■ WORK TO COMPLETE:
The answer must consist solely of the lines below starting at the one containing "LUX pin GND: GND -> 5V" and ending at the one containing "STEPPER2 pin IN1: D10 -> A7", repeated exactly, with both ends included and all pictures omitted.

Before-and-after change records
##############################

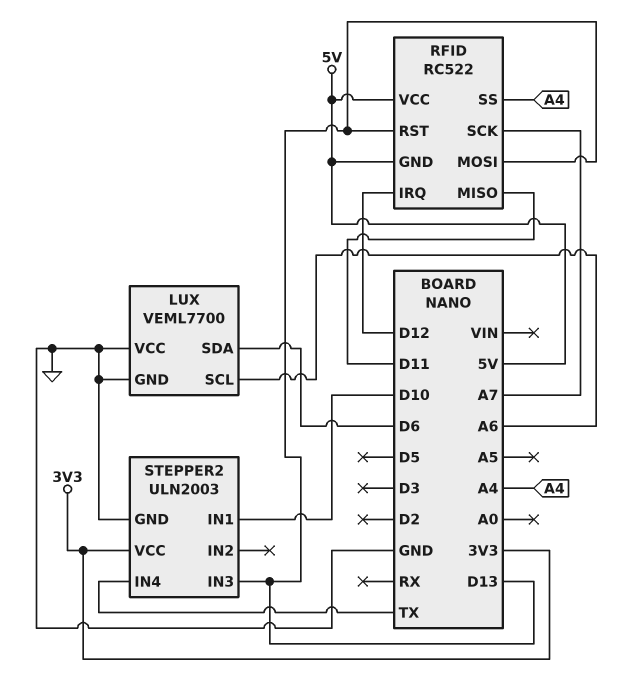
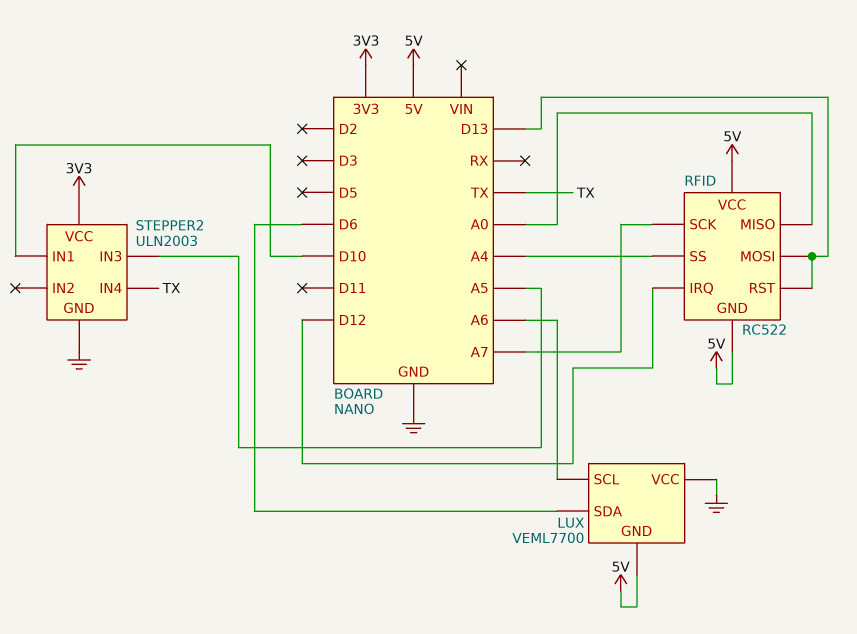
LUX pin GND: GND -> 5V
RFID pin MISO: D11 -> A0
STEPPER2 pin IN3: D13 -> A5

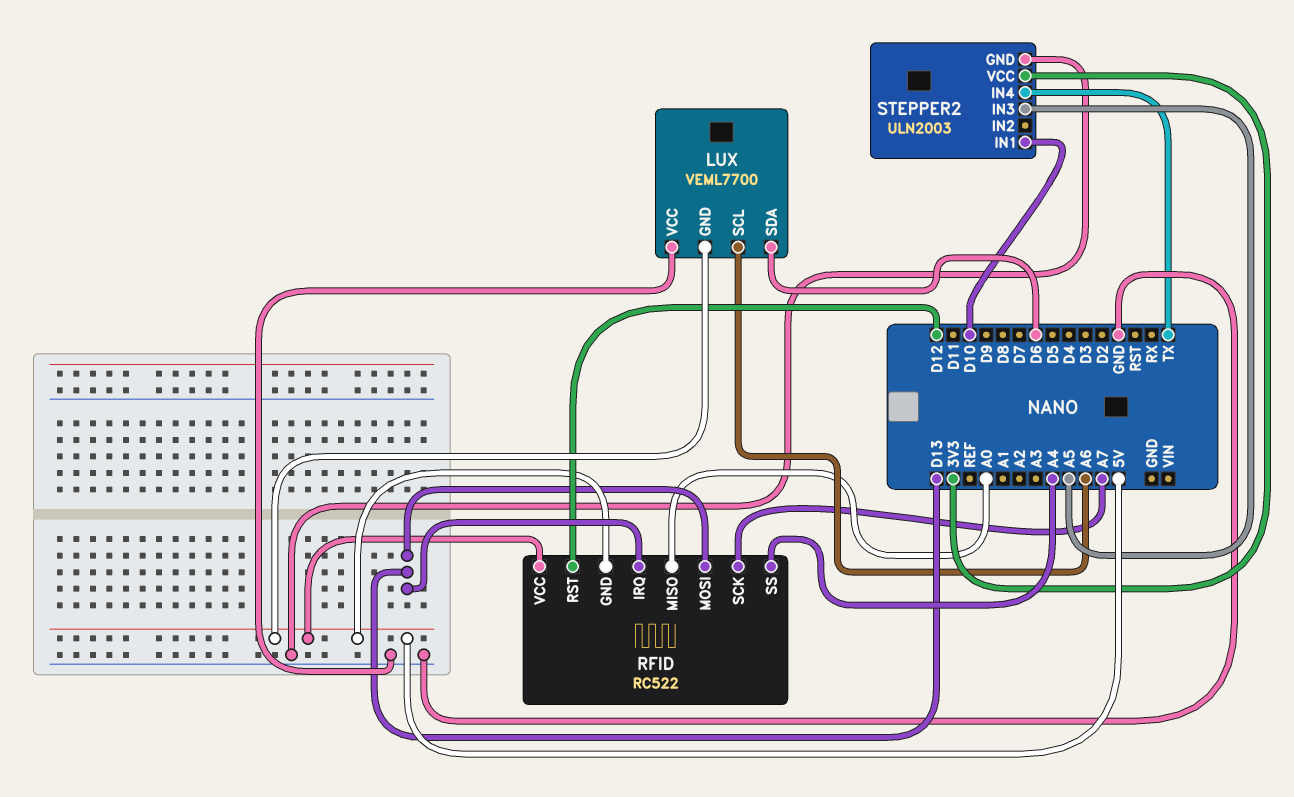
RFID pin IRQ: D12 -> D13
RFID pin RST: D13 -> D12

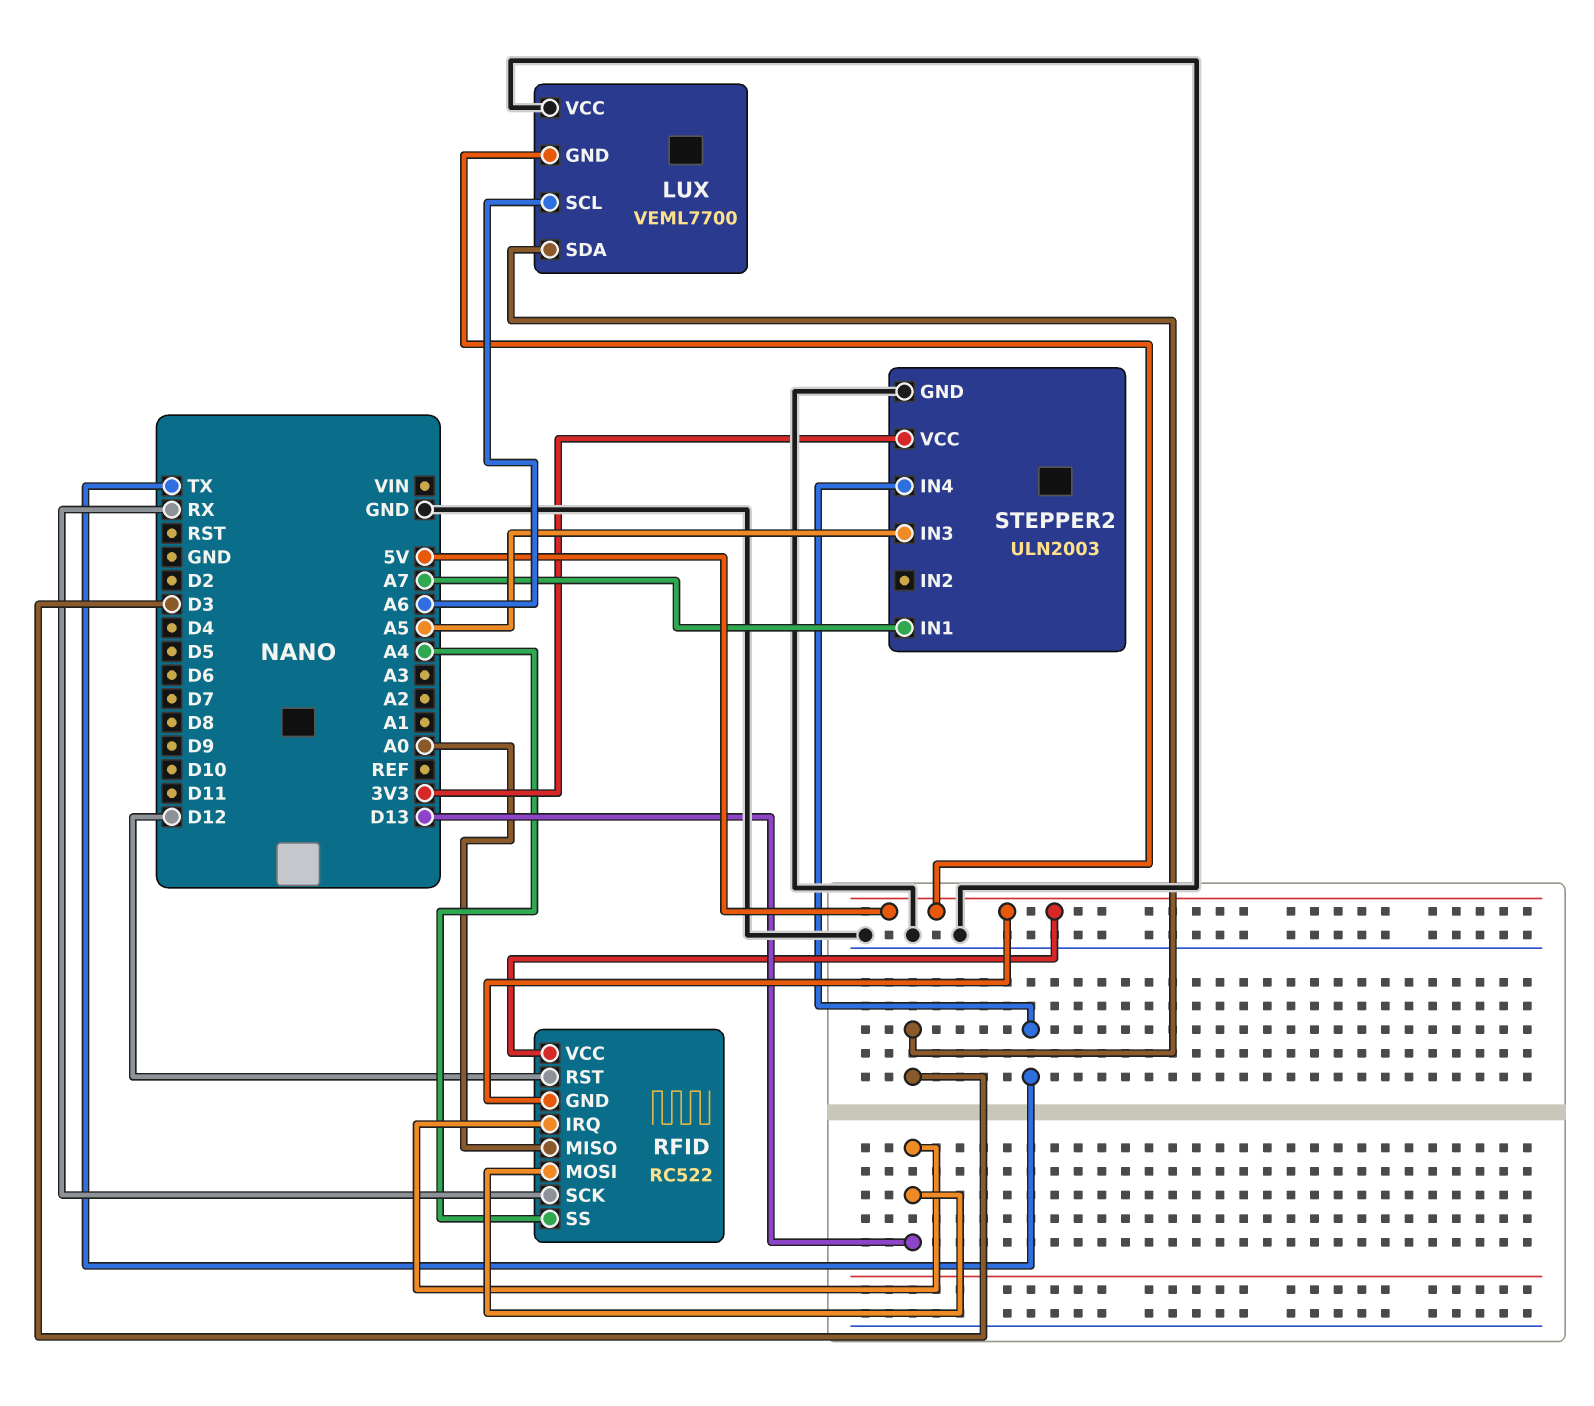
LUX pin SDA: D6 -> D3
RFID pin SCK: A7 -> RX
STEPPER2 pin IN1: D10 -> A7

##############################

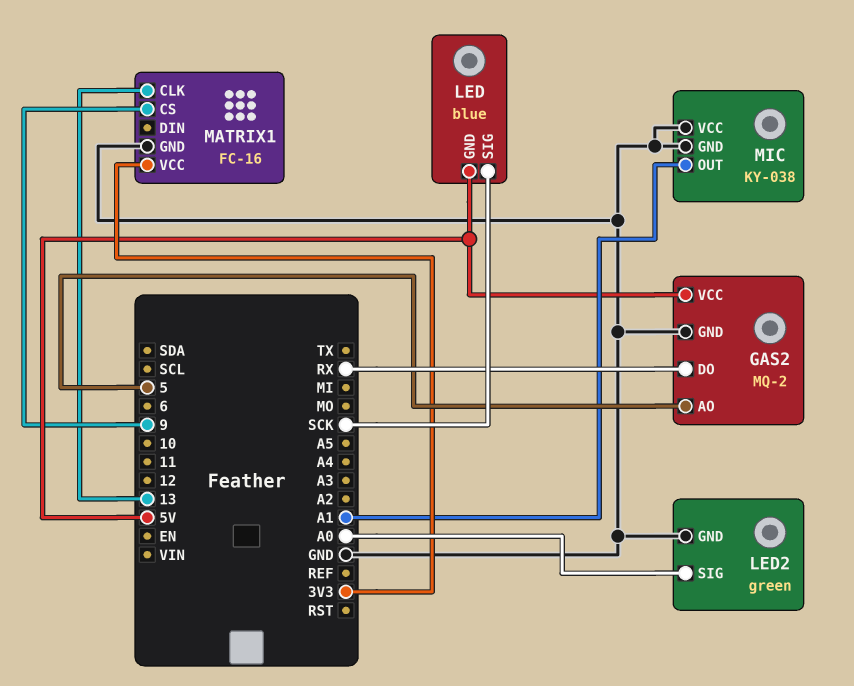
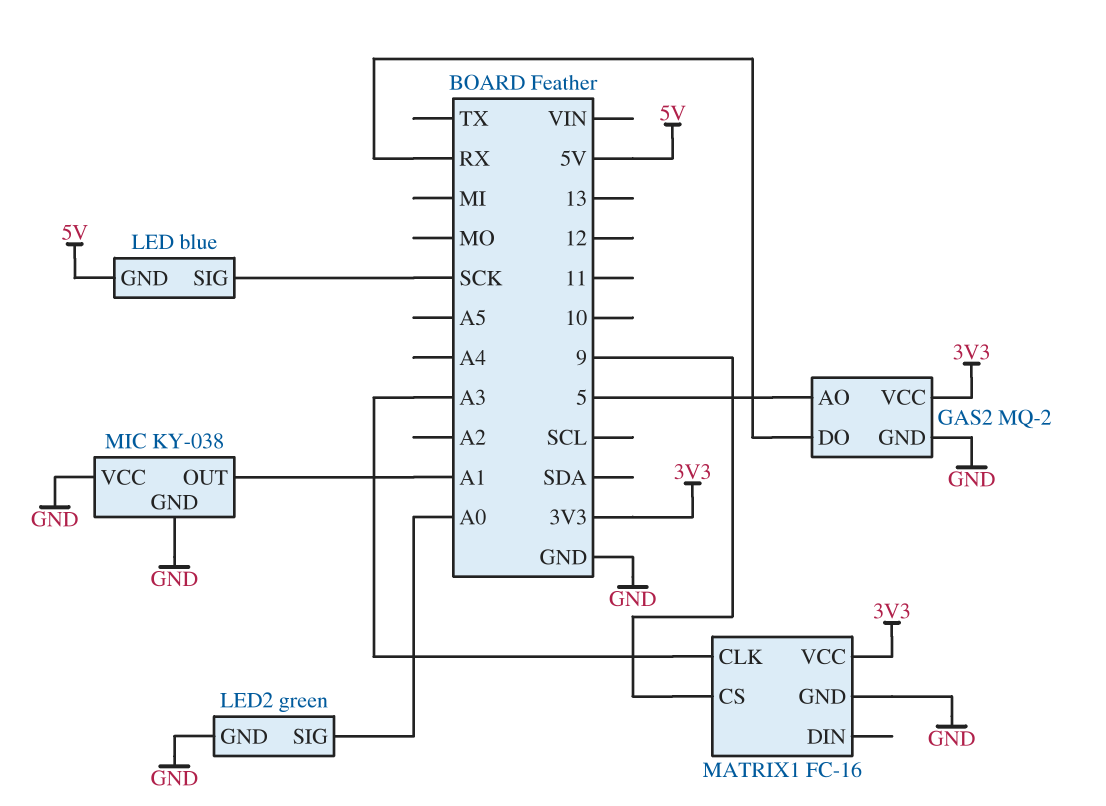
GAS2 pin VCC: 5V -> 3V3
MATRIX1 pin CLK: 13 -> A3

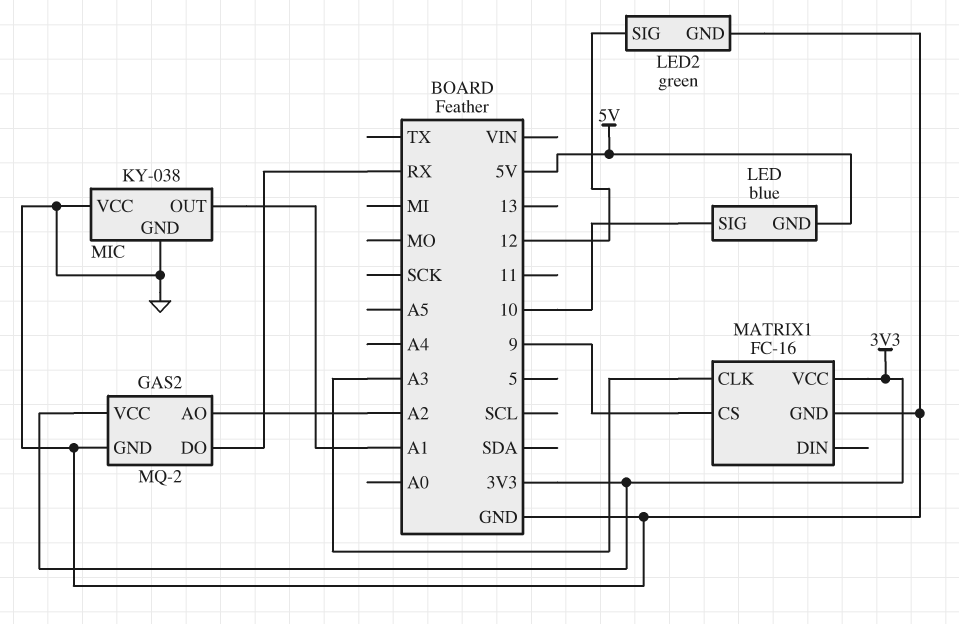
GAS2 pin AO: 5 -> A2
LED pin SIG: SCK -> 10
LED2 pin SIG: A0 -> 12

##############################

■ ANSWER BOX:
LUX pin GND: GND -> 5V
RFID pin MISO: D11 -> A0
STEPPER2 pin IN3: D13 -> A5

RFID pin IRQ: D12 -> D13
RFID pin RST: D13 -> D12

LUX pin SDA: D6 -> D3
RFID pin SCK: A7 -> RX
STEPPER2 pin IN1: D10 -> A7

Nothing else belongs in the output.